■ WHAT YOU HAVE TO DO
Scan the entries below. Report each line where the string "grey" occurs.

■ EXTRACTED DATA
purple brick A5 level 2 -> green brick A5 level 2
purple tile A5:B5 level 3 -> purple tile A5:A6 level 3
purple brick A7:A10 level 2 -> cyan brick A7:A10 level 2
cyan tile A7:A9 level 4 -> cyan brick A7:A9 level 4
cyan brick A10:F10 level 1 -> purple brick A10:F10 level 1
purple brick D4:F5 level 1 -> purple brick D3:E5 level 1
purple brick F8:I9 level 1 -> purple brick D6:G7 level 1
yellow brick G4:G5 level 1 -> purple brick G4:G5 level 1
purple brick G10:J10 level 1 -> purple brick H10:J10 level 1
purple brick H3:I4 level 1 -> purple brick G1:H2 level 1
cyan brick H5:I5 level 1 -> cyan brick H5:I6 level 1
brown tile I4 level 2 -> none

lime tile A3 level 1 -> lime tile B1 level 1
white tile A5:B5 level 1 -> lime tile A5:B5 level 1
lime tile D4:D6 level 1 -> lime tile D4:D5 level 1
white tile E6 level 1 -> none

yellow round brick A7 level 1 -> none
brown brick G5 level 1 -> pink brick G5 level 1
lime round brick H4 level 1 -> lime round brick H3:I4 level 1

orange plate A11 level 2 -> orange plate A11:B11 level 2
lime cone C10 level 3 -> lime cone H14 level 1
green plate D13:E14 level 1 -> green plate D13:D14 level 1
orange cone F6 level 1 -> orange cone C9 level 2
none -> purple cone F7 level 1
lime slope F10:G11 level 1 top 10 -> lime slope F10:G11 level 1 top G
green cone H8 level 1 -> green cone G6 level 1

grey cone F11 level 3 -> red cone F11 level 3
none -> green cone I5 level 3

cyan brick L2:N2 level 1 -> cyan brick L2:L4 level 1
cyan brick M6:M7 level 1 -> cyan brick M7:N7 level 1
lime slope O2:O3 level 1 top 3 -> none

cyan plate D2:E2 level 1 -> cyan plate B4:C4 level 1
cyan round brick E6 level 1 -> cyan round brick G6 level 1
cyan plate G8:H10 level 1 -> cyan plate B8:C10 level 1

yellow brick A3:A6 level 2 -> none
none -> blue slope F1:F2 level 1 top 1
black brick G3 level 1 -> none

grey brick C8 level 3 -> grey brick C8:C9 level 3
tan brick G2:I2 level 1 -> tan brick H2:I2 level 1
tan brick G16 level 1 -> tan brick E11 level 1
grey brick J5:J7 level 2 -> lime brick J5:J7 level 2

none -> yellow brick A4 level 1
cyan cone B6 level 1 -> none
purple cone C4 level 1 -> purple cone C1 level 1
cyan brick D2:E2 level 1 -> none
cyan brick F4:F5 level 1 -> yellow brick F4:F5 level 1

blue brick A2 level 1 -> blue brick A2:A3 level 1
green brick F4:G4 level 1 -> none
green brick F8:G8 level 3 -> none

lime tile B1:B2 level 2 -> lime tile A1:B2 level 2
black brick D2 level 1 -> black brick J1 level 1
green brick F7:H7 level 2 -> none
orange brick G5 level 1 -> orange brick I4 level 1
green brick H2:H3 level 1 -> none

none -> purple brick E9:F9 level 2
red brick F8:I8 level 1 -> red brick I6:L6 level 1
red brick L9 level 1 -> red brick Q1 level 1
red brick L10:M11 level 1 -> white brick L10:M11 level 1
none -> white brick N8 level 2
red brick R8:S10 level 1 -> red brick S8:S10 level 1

■ WORKED SOLUTION
grey cone F11 level 3 -> red cone F11 level 3
grey brick C8 level 3 -> grey brick C8:C9 level 3
grey brick J5:J7 level 2 -> lime brick J5:J7 level 2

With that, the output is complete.